The records below must be output exactly, with no images carried over.
[[ Exercise data, beginning ]]
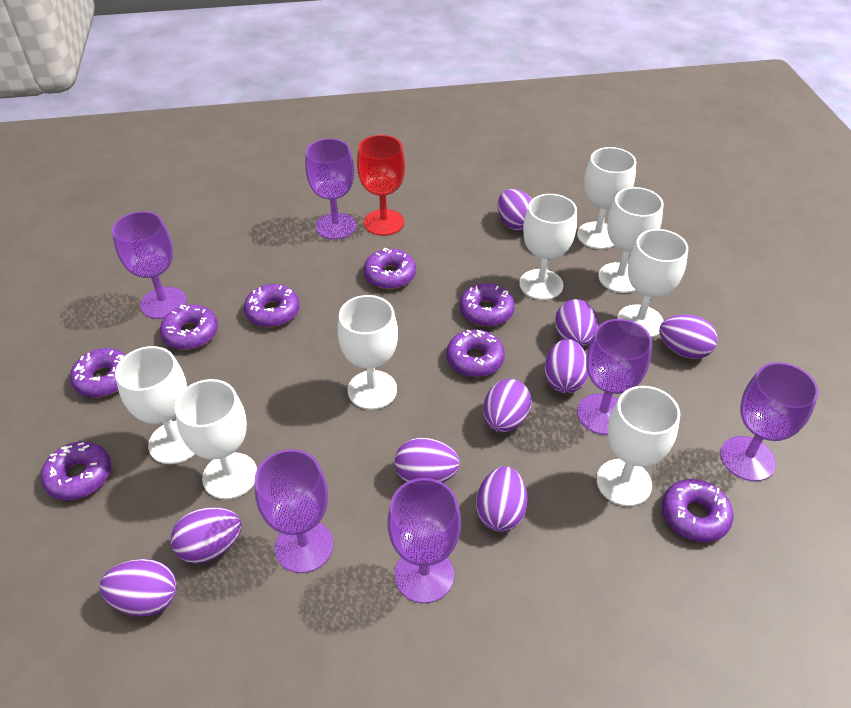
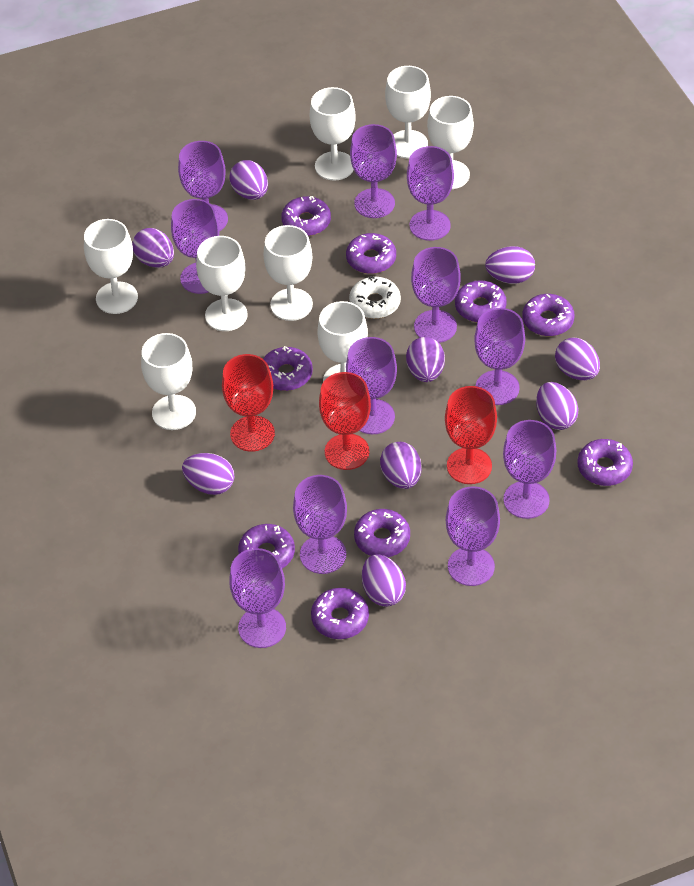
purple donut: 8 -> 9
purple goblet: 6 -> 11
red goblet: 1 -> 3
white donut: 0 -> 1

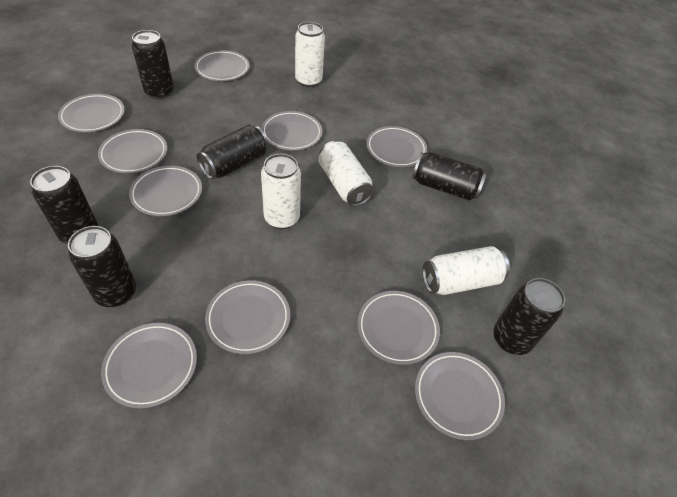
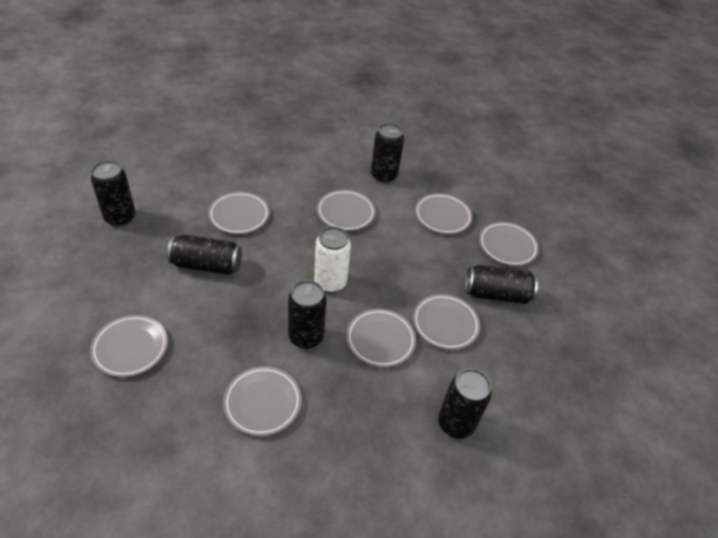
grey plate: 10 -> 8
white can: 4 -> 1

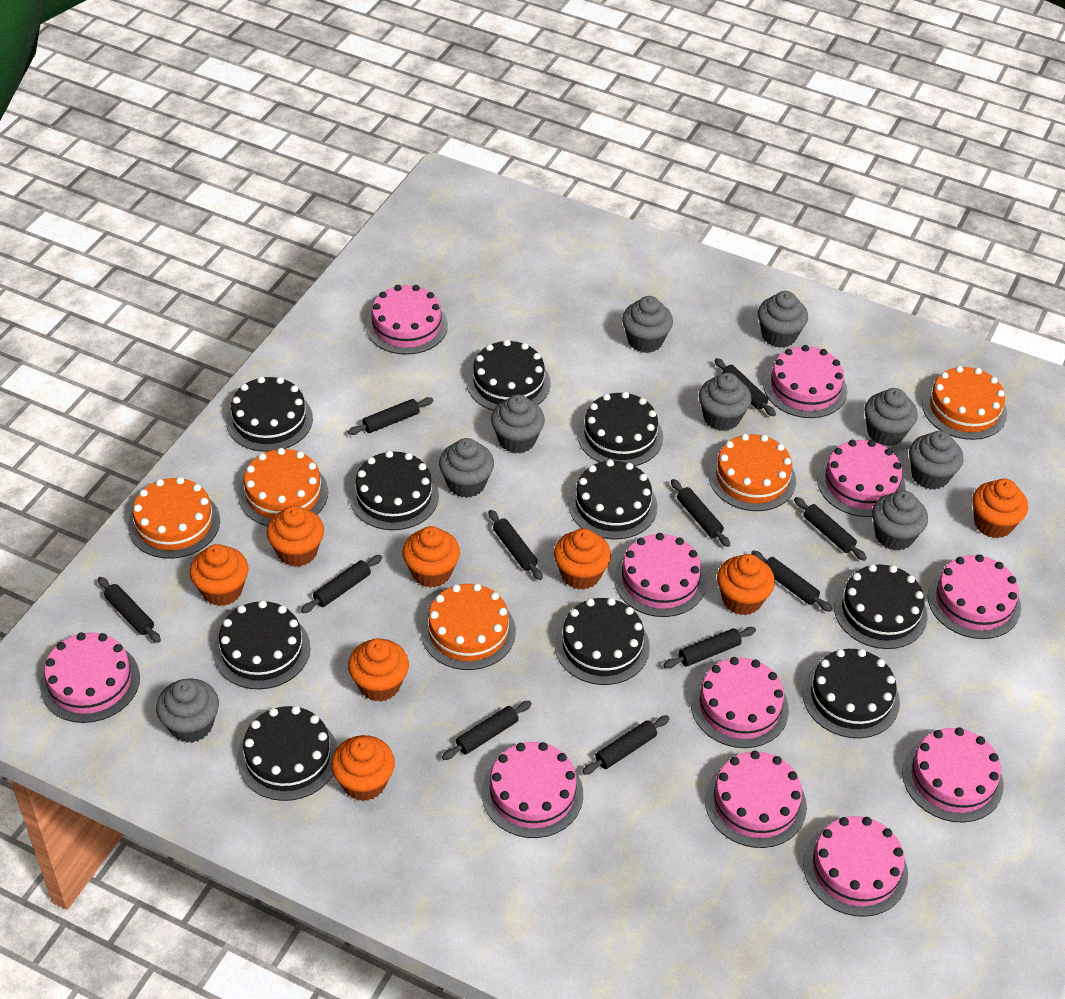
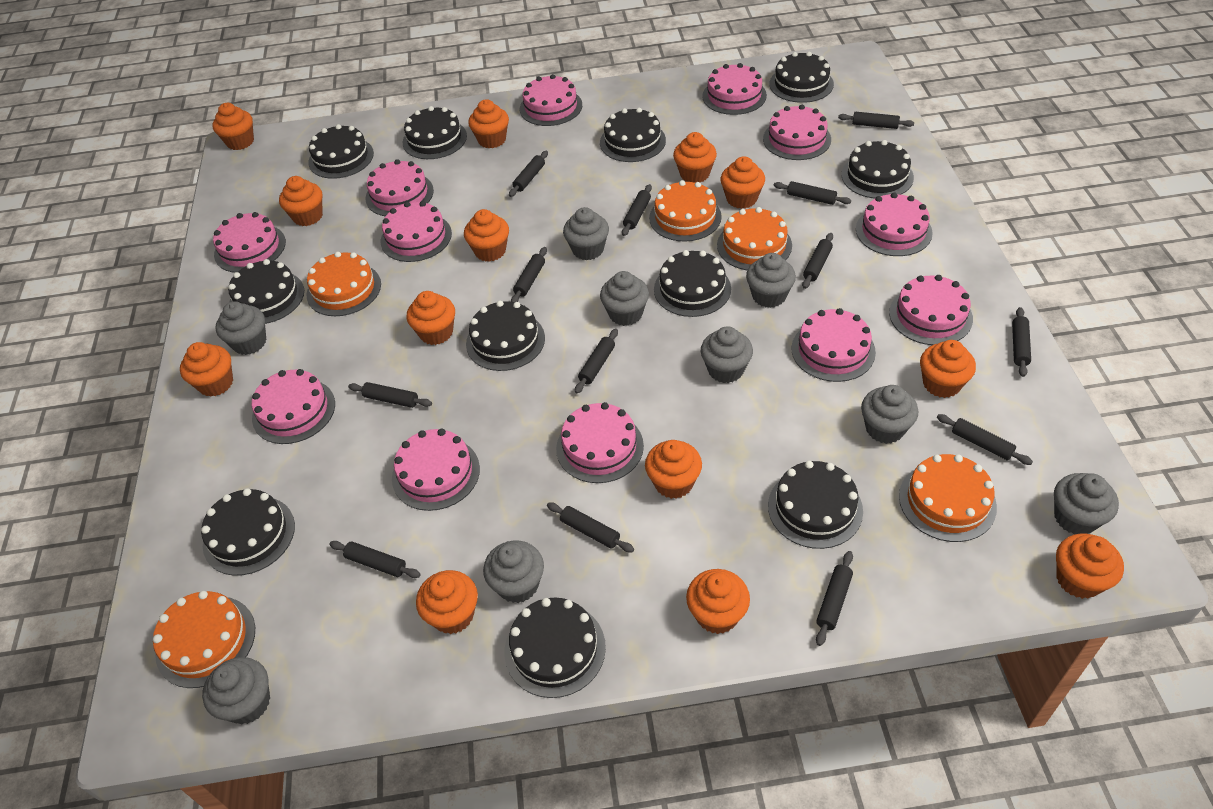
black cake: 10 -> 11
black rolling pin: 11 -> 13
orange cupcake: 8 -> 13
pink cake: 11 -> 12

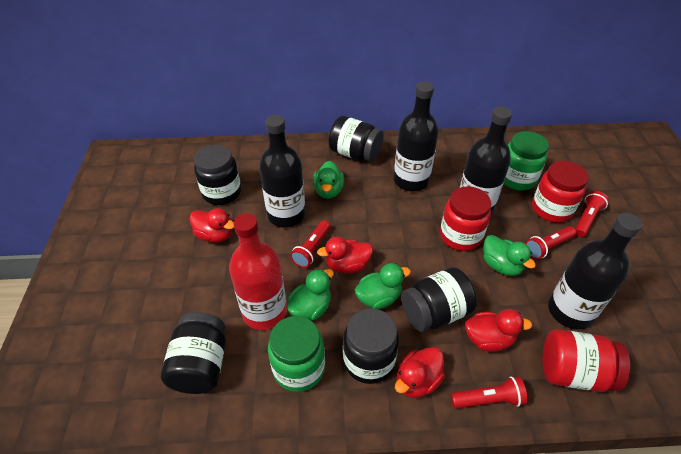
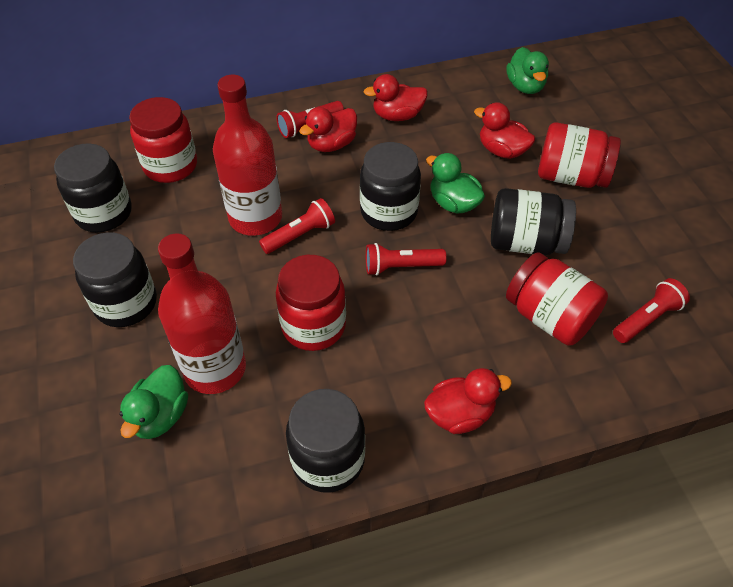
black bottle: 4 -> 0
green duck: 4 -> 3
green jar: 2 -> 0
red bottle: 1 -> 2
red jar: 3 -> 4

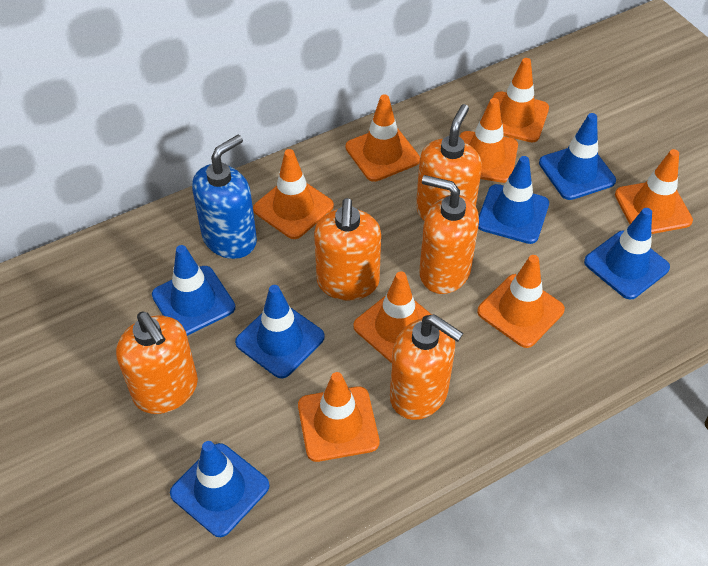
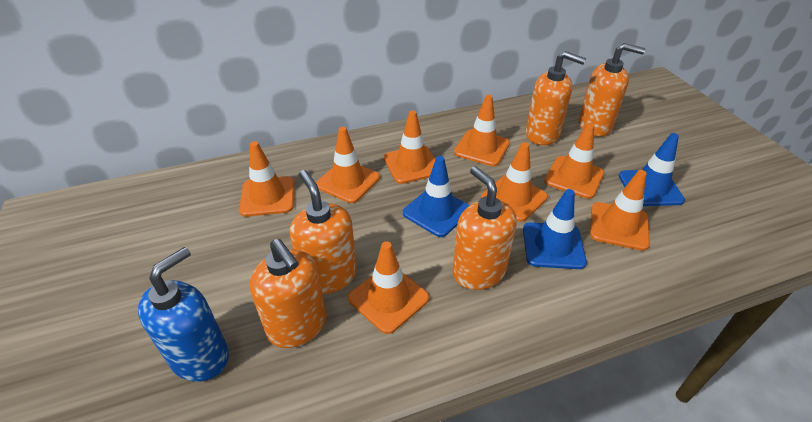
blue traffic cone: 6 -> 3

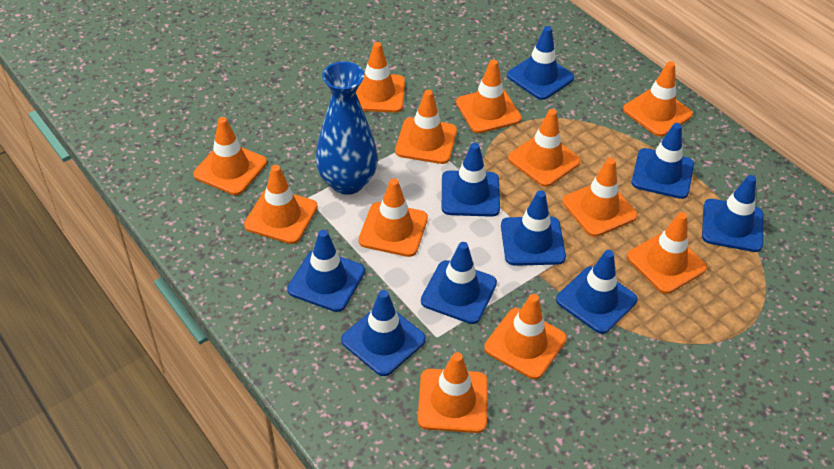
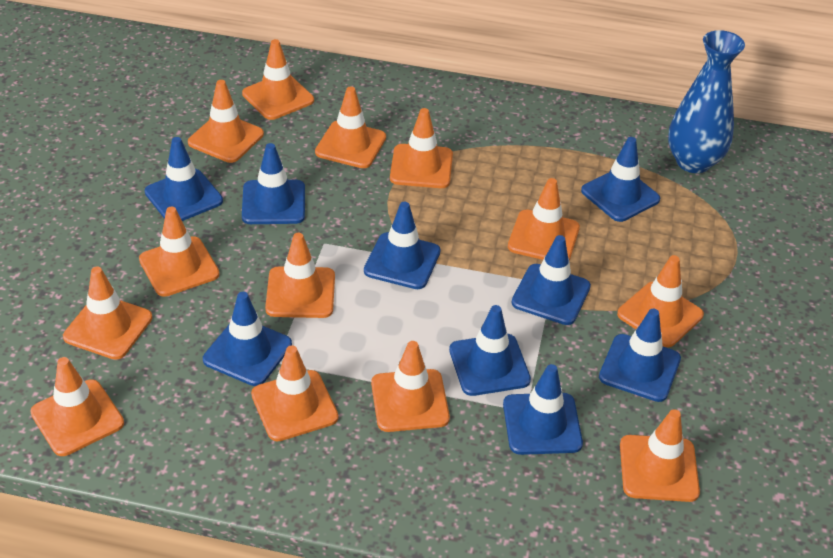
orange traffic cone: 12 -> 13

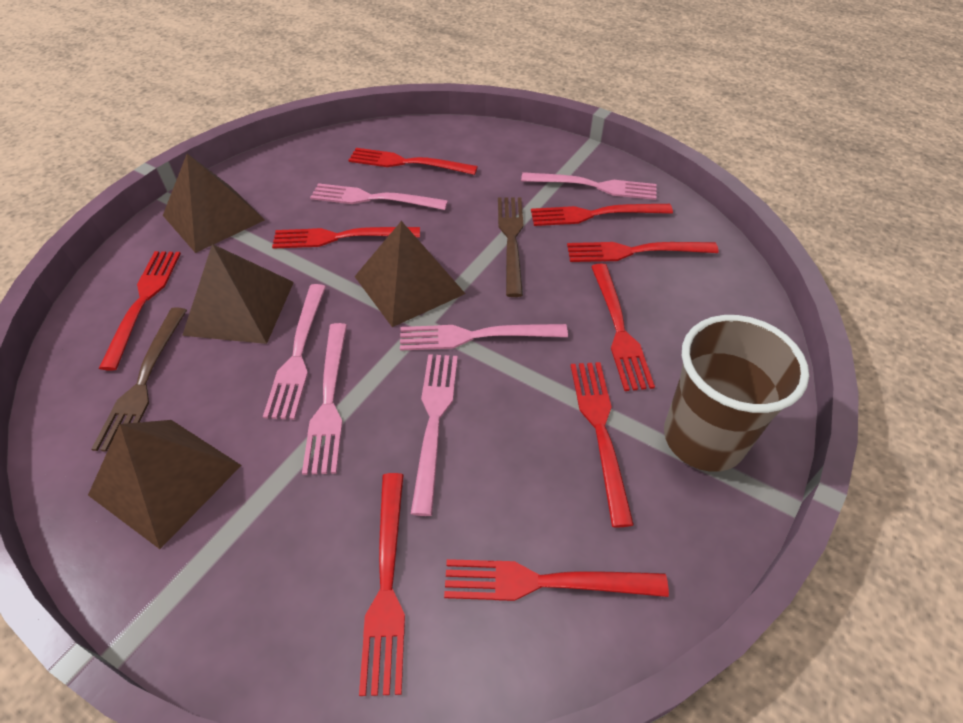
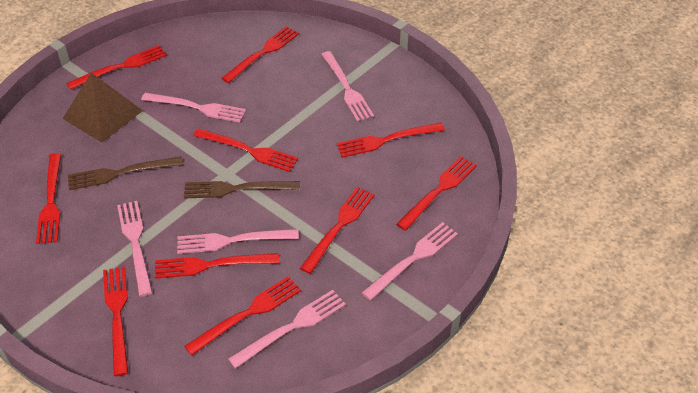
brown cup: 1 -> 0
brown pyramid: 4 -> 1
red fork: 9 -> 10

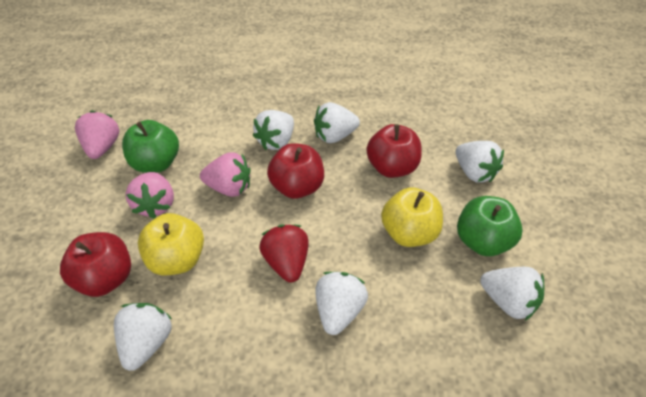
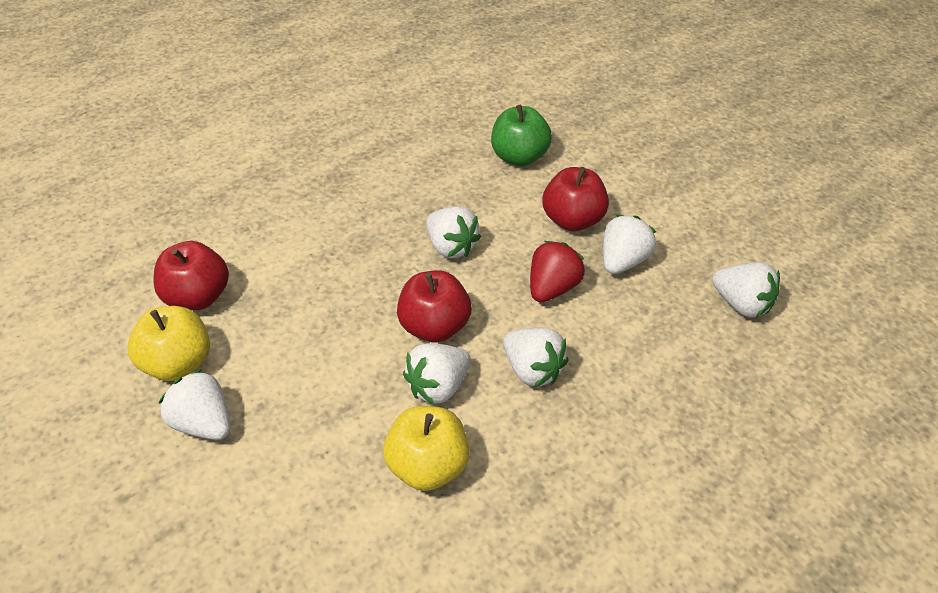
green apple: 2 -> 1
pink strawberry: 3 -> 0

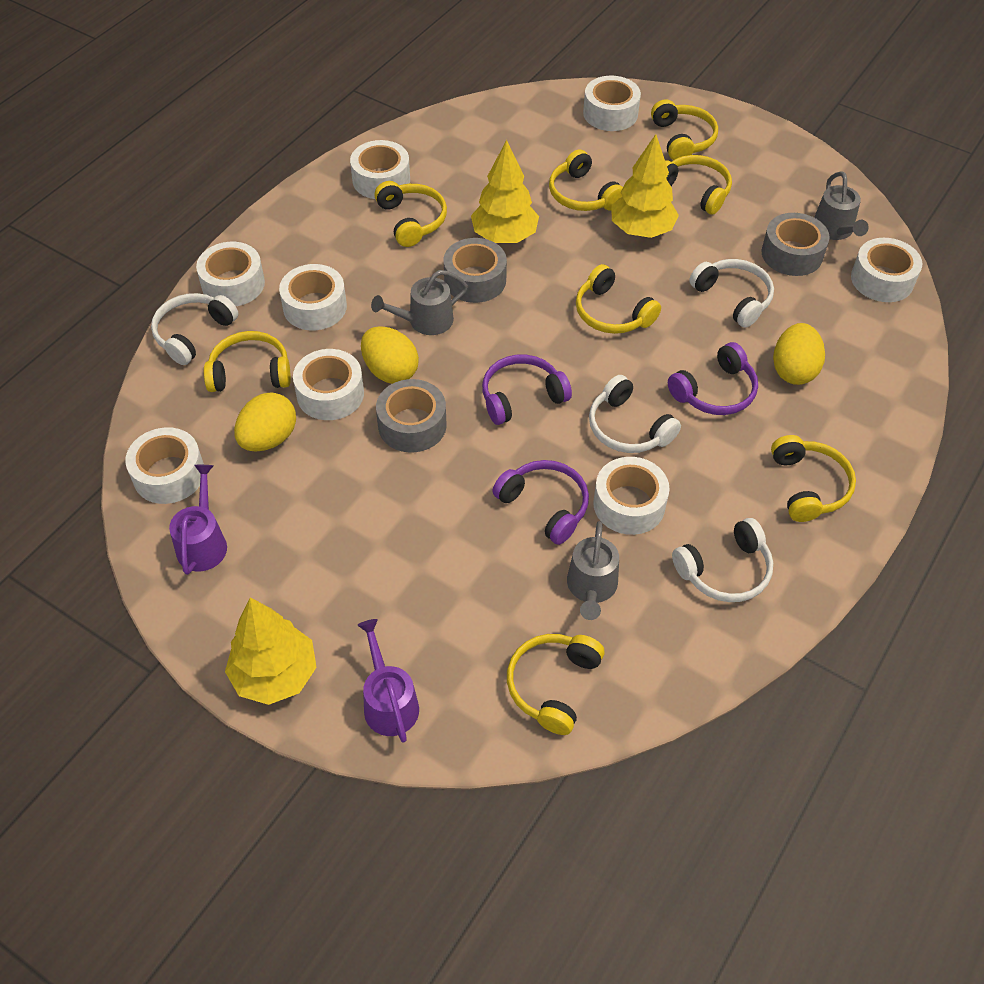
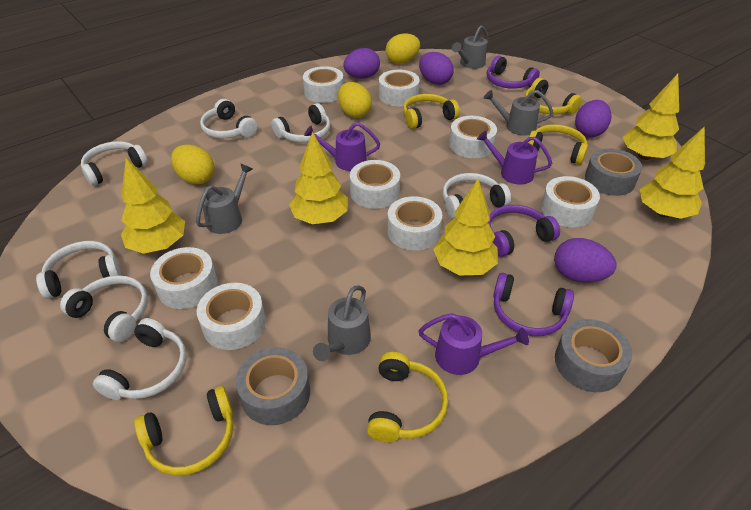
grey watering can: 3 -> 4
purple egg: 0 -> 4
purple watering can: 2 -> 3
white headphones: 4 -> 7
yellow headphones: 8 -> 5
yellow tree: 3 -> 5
[[ Exercise data, end ]]
**Reply**.
purple donut: 8 -> 9
purple goblet: 6 -> 11
red goblet: 1 -> 3
white donut: 0 -> 1

grey plate: 10 -> 8
white can: 4 -> 1

black cake: 10 -> 11
black rolling pin: 11 -> 13
orange cupcake: 8 -> 13
pink cake: 11 -> 12

black bottle: 4 -> 0
green duck: 4 -> 3
green jar: 2 -> 0
red bottle: 1 -> 2
red jar: 3 -> 4

blue traffic cone: 6 -> 3

orange traffic cone: 12 -> 13

brown cup: 1 -> 0
brown pyramid: 4 -> 1
red fork: 9 -> 10

green apple: 2 -> 1
pink strawberry: 3 -> 0

grey watering can: 3 -> 4
purple egg: 0 -> 4
purple watering can: 2 -> 3
white headphones: 4 -> 7
yellow headphones: 8 -> 5
yellow tree: 3 -> 5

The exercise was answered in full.